Which of the lines below holds the string "cheese"? Copy every line that does.

● ● ● ●

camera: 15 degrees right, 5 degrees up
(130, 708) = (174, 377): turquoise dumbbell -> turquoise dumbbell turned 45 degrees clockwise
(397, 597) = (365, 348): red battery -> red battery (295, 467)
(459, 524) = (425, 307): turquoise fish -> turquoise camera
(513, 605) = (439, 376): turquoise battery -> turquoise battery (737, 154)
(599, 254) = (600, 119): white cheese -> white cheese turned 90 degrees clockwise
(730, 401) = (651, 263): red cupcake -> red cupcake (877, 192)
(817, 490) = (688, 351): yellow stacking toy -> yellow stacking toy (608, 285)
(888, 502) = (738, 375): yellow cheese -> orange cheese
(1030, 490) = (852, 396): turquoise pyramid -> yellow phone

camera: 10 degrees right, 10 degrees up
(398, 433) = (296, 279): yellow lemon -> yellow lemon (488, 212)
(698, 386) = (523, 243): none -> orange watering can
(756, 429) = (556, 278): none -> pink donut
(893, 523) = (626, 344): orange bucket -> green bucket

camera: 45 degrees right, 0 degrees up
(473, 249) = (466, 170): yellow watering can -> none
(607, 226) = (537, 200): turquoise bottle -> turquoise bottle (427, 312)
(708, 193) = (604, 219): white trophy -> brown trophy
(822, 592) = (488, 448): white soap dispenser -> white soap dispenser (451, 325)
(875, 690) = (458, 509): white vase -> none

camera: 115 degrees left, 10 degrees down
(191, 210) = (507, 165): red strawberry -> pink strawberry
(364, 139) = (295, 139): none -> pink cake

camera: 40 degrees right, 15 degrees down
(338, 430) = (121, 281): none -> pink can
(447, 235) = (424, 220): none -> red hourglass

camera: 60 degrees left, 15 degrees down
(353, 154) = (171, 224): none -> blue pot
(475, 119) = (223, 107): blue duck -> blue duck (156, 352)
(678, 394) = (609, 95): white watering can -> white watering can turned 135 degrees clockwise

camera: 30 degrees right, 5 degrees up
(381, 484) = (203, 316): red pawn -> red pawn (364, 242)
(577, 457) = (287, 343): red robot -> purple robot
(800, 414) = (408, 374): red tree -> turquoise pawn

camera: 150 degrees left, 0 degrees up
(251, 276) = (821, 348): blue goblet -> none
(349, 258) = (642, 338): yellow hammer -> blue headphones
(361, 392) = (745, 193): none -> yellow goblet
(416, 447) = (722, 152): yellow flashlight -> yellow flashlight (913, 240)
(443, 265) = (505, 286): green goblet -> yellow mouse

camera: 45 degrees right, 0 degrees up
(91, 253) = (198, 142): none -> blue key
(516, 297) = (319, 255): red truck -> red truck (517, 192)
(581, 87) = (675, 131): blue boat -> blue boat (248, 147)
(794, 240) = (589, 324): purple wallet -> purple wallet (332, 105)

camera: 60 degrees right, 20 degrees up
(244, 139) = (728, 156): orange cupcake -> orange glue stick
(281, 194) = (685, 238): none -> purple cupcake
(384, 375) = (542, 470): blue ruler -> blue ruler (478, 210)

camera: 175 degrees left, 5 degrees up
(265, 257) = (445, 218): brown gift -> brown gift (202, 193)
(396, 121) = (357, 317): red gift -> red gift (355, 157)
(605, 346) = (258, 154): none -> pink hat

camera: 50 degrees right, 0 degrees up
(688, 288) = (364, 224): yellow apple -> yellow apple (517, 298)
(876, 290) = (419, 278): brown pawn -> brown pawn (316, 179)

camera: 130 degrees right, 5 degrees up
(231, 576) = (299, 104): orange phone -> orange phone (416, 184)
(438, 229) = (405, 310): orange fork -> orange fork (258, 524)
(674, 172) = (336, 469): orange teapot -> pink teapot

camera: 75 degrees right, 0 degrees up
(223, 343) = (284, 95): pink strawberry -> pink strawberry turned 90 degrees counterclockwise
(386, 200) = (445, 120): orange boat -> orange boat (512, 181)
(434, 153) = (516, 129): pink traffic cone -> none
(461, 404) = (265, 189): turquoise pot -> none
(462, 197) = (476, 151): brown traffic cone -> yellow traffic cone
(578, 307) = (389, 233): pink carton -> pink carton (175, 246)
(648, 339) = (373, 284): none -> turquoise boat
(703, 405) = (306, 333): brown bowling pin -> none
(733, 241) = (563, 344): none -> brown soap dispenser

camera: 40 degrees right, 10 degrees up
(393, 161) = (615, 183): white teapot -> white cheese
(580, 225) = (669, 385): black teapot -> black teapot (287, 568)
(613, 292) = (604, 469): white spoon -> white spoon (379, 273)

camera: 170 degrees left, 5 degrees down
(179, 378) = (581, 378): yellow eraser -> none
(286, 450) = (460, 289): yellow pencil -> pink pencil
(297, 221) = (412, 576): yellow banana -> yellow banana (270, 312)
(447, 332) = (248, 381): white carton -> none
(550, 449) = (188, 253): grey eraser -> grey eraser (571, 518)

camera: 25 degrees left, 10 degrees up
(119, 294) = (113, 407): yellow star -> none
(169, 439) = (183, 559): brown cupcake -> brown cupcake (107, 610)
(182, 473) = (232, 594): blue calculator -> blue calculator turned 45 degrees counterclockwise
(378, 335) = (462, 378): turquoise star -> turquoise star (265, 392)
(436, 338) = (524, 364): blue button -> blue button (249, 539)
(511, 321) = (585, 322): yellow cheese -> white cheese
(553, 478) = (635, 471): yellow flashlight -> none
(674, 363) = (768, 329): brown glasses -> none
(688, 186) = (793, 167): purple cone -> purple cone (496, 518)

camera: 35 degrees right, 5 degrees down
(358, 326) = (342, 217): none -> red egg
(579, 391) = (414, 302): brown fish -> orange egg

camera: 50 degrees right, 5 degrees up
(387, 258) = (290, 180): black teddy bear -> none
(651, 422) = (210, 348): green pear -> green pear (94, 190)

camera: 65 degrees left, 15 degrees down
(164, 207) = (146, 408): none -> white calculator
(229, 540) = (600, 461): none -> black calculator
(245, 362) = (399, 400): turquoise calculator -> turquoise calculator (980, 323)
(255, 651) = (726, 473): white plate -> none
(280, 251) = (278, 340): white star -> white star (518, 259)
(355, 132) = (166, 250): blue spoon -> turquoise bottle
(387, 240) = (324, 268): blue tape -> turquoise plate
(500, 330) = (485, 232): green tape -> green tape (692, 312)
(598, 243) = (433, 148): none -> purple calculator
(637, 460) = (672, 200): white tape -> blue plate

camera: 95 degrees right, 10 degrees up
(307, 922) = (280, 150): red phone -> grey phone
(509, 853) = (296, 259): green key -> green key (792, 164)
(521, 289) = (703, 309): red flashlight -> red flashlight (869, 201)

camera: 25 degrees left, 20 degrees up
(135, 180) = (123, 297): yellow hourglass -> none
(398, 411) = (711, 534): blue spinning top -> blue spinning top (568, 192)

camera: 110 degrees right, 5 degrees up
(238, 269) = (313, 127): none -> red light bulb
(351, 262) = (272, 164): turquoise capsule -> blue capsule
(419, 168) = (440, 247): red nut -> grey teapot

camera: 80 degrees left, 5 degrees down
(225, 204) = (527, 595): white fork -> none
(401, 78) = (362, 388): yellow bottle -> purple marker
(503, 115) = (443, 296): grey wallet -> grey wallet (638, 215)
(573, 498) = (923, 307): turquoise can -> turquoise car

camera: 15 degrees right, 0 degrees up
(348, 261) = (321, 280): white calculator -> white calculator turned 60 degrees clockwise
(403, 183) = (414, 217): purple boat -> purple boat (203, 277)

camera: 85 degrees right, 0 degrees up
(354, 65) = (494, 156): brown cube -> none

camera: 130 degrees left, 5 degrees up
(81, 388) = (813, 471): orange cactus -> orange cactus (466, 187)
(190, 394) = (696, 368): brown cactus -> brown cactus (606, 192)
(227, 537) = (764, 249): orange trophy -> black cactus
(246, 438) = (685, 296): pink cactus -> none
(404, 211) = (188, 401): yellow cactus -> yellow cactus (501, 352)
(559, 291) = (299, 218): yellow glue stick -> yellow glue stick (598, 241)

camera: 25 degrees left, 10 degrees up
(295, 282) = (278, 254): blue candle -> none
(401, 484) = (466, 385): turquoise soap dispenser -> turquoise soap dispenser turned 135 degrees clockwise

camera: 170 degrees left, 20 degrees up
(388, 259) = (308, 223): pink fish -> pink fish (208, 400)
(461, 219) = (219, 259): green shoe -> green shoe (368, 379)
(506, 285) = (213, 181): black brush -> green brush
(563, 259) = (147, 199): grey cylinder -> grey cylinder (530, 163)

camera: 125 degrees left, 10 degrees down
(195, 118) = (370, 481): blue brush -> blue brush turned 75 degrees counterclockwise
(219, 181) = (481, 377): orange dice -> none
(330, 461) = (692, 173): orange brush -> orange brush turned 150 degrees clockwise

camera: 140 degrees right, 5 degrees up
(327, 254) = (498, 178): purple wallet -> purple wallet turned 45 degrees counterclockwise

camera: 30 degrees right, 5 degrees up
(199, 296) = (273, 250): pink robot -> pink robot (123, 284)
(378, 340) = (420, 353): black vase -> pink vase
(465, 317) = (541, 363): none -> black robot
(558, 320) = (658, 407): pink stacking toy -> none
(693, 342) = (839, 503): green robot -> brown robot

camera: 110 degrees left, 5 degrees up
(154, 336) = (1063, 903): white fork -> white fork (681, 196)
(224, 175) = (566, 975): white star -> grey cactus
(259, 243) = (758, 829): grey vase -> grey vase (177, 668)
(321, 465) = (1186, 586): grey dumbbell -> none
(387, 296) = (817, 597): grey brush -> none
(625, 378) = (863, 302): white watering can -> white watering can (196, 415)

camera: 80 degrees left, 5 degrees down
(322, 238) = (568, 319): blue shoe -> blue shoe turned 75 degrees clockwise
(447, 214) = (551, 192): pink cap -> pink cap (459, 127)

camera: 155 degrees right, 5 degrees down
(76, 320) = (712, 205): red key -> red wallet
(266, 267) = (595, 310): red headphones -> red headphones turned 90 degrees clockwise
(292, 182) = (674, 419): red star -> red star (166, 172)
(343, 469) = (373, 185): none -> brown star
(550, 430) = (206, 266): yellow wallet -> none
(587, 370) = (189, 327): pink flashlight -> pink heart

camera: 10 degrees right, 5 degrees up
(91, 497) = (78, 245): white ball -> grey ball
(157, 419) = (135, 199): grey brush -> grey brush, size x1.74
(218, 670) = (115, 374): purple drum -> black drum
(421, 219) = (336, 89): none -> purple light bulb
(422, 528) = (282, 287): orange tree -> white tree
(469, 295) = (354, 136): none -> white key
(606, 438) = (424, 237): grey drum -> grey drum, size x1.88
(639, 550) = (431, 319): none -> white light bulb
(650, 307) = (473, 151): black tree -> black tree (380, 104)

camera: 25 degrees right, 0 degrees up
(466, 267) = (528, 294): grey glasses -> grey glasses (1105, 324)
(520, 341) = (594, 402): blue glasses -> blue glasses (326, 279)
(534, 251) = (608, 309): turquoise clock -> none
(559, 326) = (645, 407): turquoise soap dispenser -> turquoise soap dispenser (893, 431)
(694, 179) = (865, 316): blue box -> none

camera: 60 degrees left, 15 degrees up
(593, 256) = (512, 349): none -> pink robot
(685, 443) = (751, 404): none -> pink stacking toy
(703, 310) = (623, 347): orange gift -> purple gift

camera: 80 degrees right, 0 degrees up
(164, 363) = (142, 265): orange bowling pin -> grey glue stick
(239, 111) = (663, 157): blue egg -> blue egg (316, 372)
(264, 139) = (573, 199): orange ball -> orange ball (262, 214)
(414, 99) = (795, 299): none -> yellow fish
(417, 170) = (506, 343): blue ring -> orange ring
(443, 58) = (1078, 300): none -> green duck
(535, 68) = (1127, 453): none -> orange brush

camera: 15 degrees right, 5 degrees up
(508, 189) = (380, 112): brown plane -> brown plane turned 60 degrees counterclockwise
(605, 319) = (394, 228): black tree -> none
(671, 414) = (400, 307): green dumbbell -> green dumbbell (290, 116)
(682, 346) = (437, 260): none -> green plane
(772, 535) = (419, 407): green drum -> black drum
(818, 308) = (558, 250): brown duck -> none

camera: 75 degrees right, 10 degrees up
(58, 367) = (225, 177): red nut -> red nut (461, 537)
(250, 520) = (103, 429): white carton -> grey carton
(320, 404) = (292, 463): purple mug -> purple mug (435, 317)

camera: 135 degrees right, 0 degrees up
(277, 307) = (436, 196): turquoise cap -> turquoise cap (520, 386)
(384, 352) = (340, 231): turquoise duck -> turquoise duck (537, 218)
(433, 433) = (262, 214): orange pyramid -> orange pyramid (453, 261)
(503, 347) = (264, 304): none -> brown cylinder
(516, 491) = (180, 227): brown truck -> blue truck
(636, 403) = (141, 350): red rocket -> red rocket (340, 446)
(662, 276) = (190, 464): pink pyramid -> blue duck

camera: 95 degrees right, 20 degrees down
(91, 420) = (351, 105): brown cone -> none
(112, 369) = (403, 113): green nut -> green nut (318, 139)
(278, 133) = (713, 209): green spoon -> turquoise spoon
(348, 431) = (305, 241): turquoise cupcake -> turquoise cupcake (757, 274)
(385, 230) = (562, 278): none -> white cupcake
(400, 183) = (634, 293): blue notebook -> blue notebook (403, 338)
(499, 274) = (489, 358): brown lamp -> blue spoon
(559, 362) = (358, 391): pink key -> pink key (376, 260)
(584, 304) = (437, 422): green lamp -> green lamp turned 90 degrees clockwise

● ● ● ●

* **THE COMPLETED TASK**:
(599, 254) = (600, 119): white cheese -> white cheese turned 90 degrees clockwise
(888, 502) = (738, 375): yellow cheese -> orange cheese
(393, 161) = (615, 183): white teapot -> white cheese
(511, 321) = (585, 322): yellow cheese -> white cheese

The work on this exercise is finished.